Data excerpts:
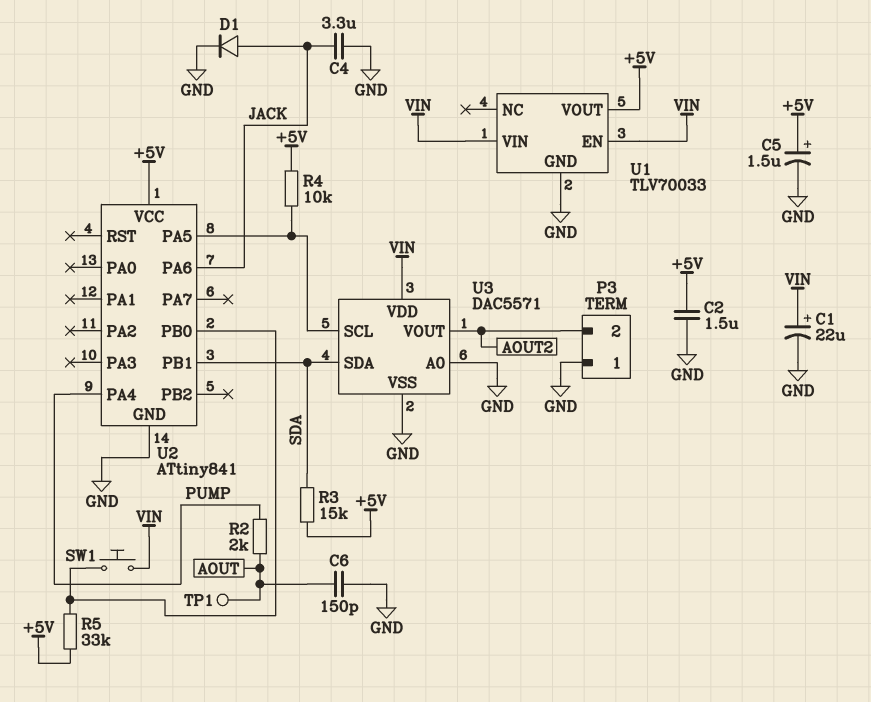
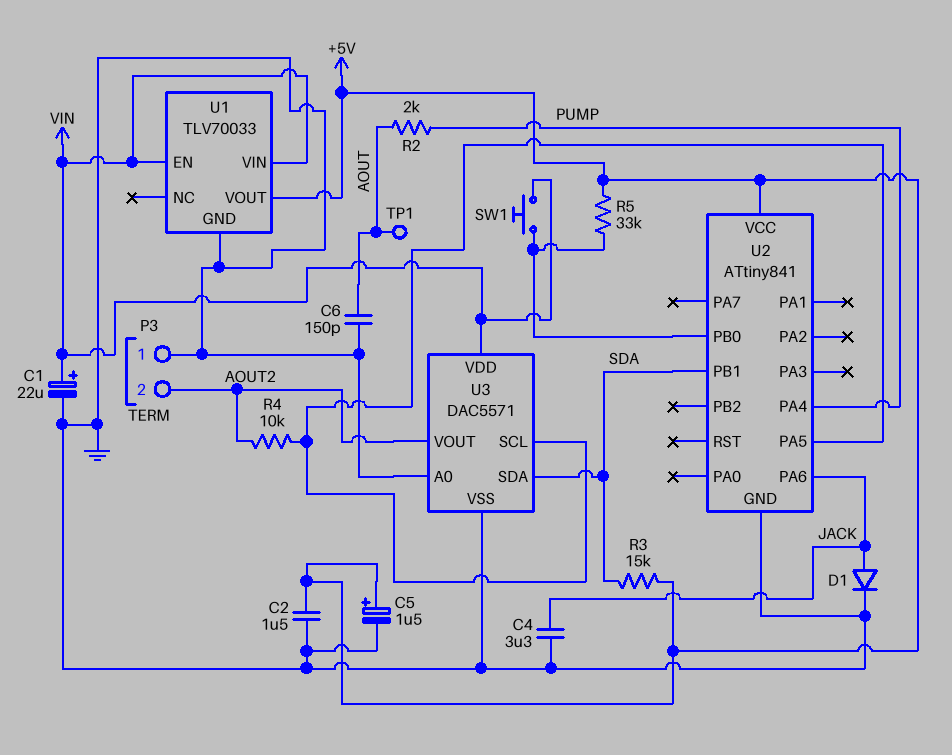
R4: 10k (+5V, U2/PA5) -> 10k (AOUT2, U2/PA5)

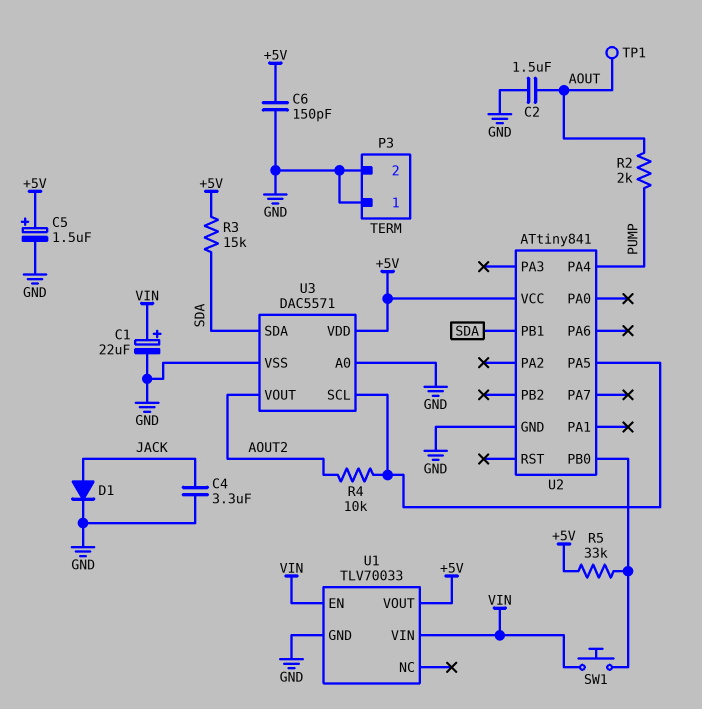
C2: 1.5uF (+5V, GND) -> 1.5uF (AOUT, GND)
C6: 150pF (AOUT, GND) -> 150pF (+5V, GND)
P3 pin 2: AOUT2 -> GND
U2 pin PA6: JACK -> none
U3 pin VDD: VIN -> +5V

▶ WHAT IS REQUIRED: Only the text of the records belongs in the answer; reproduce it verbatim, with no pictures.

▶ OUTPUT OF THE TASK:
R4: 10k (+5V, U2/PA5) -> 10k (AOUT2, U2/PA5)

C2: 1.5uF (+5V, GND) -> 1.5uF (AOUT, GND)
C6: 150pF (AOUT, GND) -> 150pF (+5V, GND)
P3 pin 2: AOUT2 -> GND
U2 pin PA6: JACK -> none
U3 pin VDD: VIN -> +5V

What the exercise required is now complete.